ABOUT THIS EXERCISE: Everything from the line containing "R2: 1.2k (PWR_IN, VFB) -> 1.2k (COM, VFB)" through the line containing "R12: 22k (+9V, TICK) -> 22k (EN_N, TICK)" should be repeated exactly, and nothing else from the data.

═══ INFORMATION SUPPLIED

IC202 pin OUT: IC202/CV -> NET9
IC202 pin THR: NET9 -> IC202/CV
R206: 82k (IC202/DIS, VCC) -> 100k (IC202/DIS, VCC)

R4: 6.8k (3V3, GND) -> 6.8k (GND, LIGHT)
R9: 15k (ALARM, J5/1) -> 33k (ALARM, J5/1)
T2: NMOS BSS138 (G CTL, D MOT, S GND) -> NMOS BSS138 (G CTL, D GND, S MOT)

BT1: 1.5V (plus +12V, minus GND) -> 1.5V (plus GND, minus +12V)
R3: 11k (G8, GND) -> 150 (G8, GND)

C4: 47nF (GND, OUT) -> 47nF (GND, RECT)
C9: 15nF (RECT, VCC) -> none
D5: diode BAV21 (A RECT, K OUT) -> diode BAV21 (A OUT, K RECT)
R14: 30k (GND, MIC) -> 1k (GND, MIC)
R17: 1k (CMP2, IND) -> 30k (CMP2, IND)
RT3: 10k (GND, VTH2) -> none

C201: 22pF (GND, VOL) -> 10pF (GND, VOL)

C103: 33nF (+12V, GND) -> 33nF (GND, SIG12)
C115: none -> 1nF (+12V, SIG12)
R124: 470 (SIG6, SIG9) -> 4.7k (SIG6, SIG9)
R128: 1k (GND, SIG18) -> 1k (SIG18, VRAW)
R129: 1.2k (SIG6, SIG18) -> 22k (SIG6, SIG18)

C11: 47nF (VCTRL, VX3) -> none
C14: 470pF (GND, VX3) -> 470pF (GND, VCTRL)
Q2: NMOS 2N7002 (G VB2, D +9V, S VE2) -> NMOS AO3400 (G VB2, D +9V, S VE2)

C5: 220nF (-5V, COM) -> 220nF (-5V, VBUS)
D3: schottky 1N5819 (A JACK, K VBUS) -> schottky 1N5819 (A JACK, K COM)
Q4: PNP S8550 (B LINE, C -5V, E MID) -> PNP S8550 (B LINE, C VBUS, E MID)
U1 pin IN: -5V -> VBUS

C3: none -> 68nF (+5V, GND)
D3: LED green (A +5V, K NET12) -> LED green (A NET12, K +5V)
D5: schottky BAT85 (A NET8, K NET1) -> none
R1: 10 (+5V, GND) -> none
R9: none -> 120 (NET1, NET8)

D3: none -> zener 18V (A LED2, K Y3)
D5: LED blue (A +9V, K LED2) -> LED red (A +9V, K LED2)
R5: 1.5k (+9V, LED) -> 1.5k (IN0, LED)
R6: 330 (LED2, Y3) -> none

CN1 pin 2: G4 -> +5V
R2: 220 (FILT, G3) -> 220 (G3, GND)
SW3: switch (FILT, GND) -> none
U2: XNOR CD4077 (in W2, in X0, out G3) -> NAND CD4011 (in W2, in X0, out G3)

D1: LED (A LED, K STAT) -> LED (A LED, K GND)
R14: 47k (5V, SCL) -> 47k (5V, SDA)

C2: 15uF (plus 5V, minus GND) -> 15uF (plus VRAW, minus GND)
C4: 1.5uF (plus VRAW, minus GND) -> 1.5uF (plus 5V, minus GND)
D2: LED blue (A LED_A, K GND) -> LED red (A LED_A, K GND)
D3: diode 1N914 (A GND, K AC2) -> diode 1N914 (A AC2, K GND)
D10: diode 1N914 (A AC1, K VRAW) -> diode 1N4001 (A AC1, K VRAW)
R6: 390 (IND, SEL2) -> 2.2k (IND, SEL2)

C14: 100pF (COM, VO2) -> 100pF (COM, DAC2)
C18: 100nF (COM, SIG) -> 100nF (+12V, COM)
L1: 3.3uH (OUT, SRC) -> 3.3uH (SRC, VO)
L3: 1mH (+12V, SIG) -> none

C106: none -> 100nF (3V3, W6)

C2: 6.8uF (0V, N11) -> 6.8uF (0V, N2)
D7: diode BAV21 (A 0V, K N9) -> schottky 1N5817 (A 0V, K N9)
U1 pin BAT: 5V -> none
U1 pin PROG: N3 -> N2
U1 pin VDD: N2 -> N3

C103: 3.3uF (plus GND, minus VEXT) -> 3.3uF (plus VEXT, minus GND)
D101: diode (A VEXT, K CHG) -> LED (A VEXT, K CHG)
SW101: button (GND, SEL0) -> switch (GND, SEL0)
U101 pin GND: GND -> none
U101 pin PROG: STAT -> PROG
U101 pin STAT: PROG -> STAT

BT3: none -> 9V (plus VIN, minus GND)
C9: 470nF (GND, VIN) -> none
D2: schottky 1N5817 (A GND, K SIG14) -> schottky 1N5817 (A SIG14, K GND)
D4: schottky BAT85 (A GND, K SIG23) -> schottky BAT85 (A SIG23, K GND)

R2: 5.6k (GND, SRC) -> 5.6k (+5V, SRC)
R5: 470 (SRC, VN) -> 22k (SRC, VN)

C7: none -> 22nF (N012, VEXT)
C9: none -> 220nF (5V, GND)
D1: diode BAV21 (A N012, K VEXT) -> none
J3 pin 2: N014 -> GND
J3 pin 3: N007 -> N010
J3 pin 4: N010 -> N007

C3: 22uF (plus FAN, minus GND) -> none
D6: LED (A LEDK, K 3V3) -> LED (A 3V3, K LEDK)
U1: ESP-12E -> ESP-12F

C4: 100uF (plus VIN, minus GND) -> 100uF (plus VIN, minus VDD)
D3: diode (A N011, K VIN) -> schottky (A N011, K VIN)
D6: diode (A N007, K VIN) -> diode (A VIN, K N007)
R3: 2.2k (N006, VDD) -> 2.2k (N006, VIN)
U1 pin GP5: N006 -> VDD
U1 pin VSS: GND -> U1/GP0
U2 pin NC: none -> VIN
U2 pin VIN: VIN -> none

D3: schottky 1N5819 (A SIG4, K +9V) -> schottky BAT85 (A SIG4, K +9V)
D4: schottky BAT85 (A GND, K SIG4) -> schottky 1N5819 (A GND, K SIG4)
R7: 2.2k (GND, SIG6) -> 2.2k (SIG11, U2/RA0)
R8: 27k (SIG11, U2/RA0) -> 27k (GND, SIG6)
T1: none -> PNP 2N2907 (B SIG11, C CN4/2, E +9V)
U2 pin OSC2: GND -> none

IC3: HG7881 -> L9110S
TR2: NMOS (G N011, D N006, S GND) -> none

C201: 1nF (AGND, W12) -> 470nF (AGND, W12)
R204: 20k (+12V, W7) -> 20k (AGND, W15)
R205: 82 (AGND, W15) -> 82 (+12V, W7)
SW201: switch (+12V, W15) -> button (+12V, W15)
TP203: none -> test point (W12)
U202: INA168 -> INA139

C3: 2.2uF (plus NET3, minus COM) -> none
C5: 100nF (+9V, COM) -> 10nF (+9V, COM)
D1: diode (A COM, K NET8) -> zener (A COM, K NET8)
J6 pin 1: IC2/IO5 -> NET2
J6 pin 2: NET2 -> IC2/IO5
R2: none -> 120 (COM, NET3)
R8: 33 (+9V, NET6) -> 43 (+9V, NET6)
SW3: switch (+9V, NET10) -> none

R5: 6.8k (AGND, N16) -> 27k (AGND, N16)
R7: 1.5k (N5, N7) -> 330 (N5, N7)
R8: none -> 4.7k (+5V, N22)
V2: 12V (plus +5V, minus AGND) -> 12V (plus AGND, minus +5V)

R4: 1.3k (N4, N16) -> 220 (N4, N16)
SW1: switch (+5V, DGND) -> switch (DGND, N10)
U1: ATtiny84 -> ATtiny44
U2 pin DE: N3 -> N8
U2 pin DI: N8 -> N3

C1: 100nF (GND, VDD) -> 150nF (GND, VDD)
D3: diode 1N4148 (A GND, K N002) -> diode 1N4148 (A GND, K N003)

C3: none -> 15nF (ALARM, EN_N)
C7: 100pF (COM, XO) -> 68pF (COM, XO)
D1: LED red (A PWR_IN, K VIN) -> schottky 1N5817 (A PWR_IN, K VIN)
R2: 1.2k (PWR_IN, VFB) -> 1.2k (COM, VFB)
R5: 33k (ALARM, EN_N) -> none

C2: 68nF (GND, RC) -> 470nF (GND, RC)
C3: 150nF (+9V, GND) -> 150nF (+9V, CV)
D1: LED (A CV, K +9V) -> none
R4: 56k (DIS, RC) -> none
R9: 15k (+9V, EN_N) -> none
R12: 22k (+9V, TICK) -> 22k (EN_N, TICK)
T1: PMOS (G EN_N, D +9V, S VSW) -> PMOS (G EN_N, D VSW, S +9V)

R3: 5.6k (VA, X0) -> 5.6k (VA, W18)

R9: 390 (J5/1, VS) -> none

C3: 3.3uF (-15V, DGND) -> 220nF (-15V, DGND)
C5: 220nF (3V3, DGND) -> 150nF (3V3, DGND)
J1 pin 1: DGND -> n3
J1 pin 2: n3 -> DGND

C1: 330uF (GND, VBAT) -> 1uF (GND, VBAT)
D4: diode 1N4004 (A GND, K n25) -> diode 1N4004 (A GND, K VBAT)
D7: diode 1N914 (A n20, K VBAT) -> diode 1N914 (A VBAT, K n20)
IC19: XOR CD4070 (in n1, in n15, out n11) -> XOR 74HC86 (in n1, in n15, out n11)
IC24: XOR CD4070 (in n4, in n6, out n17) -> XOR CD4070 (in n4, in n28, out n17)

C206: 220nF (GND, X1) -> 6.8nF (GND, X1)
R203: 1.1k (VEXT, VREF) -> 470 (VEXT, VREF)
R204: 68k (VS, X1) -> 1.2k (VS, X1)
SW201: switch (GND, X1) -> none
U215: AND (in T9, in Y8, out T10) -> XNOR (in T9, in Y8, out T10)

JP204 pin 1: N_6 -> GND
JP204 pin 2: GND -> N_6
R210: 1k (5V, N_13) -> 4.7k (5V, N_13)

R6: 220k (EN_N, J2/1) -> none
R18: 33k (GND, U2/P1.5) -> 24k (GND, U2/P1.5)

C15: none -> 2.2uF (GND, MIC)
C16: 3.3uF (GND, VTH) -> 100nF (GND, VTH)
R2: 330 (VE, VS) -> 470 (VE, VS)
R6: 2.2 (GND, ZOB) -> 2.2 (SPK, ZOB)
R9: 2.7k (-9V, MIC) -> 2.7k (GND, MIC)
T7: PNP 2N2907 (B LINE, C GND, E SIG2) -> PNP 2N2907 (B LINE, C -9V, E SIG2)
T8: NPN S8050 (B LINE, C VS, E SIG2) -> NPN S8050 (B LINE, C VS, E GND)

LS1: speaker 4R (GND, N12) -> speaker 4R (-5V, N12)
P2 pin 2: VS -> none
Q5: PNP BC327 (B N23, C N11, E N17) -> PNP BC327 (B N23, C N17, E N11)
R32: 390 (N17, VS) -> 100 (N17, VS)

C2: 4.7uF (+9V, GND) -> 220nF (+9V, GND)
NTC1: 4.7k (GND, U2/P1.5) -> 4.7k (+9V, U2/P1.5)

══════

OUTPUT:
R2: 1.2k (PWR_IN, VFB) -> 1.2k (COM, VFB)
R5: 33k (ALARM, EN_N) -> none

C2: 68nF (GND, RC) -> 470nF (GND, RC)
C3: 150nF (+9V, GND) -> 150nF (+9V, CV)
D1: LED (A CV, K +9V) -> none
R4: 56k (DIS, RC) -> none
R9: 15k (+9V, EN_N) -> none
R12: 22k (+9V, TICK) -> 22k (EN_N, TICK)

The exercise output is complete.